======== RECORDS FOR THIS EXERCISE
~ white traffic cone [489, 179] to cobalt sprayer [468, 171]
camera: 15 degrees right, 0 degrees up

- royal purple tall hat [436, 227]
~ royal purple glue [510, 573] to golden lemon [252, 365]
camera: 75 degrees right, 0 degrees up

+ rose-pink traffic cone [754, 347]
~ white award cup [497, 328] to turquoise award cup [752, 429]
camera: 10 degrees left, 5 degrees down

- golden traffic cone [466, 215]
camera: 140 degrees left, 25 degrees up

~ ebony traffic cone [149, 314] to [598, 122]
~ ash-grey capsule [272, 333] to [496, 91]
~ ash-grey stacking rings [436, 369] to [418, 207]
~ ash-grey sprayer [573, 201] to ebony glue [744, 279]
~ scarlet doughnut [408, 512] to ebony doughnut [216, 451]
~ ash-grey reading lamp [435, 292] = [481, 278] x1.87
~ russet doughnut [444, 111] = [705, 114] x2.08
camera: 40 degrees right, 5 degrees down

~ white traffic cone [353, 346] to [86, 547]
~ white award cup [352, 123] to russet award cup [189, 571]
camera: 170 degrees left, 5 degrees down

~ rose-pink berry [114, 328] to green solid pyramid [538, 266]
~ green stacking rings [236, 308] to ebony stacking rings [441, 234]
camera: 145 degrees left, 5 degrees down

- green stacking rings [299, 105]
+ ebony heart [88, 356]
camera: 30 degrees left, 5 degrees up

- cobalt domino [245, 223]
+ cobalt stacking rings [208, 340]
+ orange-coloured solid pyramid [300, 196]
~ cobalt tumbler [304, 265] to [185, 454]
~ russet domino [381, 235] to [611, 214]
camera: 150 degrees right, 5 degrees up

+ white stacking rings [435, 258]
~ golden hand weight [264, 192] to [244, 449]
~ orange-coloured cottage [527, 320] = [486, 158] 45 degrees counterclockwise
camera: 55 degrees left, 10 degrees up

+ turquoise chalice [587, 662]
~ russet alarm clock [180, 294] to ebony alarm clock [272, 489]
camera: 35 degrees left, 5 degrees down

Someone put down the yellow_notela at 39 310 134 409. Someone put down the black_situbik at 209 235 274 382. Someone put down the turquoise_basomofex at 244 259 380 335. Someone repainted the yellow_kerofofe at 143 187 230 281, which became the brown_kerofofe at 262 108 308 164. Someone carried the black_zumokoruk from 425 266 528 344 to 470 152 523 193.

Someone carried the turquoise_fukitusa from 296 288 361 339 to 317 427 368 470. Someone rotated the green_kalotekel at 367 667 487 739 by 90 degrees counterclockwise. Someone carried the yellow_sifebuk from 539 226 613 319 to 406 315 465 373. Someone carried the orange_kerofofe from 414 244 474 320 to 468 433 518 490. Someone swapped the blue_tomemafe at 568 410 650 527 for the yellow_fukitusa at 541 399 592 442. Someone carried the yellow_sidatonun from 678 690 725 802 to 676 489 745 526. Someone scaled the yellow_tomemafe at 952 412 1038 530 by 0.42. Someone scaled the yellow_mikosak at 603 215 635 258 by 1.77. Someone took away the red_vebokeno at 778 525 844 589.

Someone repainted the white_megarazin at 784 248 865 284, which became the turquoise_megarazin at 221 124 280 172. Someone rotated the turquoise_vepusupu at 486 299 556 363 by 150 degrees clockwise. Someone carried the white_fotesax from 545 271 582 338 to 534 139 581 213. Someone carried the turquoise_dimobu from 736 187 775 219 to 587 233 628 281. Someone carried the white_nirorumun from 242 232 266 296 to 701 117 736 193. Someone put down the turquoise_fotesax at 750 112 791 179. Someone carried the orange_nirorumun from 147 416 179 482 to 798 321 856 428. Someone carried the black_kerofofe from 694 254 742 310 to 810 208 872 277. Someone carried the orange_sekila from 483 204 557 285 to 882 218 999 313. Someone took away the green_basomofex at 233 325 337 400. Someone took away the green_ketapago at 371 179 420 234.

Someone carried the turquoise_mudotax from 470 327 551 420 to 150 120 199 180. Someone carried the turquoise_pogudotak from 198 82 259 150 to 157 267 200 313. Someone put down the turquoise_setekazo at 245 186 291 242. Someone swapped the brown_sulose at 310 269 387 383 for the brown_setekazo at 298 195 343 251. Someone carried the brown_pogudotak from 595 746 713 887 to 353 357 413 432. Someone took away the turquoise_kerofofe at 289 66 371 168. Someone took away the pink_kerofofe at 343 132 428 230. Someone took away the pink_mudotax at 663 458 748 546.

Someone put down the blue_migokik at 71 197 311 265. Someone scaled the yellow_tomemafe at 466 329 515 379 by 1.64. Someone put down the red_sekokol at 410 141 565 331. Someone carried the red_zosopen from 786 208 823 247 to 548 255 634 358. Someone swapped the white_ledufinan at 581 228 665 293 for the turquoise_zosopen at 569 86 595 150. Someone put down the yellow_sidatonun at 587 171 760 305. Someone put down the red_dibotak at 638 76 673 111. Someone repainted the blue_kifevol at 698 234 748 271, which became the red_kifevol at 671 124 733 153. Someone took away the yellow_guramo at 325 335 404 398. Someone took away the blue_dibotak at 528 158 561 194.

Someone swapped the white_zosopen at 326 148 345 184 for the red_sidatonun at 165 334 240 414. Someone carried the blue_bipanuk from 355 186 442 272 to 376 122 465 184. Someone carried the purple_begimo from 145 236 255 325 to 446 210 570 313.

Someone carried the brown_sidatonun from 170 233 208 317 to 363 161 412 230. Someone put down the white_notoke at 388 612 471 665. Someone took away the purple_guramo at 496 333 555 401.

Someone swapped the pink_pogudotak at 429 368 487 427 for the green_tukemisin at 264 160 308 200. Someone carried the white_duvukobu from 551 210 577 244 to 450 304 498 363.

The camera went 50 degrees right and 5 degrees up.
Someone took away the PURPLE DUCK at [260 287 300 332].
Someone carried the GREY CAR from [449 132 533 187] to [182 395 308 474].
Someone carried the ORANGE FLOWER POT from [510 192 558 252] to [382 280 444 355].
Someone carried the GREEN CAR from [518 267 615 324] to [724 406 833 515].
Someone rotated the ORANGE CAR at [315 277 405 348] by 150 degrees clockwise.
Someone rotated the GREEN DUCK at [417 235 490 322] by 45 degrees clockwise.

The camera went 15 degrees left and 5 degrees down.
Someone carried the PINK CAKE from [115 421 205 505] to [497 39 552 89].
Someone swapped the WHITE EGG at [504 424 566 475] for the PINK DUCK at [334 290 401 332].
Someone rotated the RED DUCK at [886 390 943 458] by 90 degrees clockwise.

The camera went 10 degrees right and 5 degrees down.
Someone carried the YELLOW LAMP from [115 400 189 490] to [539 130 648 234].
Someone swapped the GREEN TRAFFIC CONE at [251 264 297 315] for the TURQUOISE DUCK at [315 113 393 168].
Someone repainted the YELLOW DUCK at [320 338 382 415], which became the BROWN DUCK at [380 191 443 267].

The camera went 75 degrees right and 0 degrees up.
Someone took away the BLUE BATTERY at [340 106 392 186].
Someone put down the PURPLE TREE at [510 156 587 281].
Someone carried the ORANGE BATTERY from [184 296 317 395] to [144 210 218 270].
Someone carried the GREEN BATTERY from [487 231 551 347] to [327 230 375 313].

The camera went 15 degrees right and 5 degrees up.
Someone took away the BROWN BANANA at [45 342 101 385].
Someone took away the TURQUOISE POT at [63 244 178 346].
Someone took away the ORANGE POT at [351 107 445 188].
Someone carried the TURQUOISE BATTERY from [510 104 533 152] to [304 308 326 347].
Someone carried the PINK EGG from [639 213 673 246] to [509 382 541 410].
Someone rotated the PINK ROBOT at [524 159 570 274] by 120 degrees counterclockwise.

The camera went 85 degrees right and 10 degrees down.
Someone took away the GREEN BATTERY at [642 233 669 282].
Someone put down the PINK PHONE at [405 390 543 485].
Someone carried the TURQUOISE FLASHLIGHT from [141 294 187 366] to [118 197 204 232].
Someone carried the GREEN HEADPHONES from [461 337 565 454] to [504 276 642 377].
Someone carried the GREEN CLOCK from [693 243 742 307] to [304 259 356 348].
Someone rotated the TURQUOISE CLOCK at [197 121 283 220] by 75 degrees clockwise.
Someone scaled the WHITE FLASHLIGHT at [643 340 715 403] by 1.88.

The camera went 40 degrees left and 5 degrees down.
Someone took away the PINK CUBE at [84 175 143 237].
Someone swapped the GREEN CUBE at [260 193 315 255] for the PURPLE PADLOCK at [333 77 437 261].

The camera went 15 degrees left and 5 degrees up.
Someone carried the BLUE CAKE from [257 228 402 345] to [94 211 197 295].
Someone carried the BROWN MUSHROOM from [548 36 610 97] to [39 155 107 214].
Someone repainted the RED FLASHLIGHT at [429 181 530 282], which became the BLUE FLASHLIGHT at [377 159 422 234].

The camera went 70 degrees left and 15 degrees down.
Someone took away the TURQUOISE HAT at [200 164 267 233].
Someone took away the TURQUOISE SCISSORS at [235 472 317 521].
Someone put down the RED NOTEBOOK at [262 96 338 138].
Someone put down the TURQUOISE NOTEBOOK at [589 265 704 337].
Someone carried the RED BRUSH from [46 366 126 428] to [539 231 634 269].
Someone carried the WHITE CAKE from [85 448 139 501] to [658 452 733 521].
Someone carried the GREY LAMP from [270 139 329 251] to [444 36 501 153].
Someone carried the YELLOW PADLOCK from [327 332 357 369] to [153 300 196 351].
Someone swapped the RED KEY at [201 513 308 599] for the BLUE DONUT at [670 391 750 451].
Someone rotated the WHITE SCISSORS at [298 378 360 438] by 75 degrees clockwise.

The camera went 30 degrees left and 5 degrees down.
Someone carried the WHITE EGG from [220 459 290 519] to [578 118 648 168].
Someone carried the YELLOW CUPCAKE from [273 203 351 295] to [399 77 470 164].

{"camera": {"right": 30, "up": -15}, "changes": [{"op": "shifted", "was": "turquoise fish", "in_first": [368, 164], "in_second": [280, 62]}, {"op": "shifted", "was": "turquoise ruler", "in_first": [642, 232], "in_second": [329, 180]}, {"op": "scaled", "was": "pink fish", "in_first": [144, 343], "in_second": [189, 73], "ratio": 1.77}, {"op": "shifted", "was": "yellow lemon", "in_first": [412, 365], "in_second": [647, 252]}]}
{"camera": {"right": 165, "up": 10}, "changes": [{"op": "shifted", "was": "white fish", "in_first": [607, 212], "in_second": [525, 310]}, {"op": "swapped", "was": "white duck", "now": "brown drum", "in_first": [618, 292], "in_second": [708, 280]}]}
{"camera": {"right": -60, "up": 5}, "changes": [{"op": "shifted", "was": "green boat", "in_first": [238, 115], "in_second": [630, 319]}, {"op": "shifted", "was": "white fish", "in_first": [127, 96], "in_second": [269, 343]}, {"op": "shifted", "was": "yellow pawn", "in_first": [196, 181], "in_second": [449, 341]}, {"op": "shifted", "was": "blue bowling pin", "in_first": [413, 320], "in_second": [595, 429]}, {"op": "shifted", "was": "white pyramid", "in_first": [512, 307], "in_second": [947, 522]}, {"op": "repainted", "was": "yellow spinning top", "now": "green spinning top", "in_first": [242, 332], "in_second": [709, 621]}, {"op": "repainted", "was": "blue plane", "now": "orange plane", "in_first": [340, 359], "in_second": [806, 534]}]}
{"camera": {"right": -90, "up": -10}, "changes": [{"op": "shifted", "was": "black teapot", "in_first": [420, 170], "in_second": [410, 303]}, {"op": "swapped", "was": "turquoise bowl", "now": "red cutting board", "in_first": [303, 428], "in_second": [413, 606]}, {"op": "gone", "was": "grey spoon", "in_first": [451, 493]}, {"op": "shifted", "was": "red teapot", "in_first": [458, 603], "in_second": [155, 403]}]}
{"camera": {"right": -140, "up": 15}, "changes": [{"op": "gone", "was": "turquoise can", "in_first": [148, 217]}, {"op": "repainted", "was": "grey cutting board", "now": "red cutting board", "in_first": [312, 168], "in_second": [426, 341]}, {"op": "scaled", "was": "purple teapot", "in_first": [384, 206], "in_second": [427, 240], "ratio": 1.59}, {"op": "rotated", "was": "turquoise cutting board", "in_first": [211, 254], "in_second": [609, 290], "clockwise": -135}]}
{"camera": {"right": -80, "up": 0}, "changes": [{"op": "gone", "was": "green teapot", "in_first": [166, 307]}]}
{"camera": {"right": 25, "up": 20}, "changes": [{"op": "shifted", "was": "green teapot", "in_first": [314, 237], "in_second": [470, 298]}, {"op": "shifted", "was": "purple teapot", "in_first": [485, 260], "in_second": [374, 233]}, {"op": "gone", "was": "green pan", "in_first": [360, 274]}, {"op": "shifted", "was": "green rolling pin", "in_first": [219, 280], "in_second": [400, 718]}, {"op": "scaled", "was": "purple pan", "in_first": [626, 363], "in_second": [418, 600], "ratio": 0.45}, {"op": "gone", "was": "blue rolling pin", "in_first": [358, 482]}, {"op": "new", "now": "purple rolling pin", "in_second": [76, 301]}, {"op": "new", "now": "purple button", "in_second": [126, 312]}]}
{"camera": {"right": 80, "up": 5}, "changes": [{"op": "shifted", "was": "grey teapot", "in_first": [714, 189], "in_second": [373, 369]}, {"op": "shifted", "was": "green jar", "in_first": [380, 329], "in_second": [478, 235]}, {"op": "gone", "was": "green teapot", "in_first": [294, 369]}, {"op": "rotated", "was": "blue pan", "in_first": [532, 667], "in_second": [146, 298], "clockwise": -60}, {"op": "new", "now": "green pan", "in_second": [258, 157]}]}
================
▶ [EXERCISE]: Among the lines above, repeat exactly those from the line with "The camera went 50" to the line with "Someone rotated the ORANGE", counting both ends.

▶ [FINISHED TASK]:
The camera went 50 degrees right and 5 degrees up.
Someone took away the PURPLE DUCK at [260 287 300 332].
Someone carried the GREY CAR from [449 132 533 187] to [182 395 308 474].
Someone carried the ORANGE FLOWER POT from [510 192 558 252] to [382 280 444 355].
Someone carried the GREEN CAR from [518 267 615 324] to [724 406 833 515].
Someone rotated the ORANGE CAR at [315 277 405 348] by 150 degrees clockwise.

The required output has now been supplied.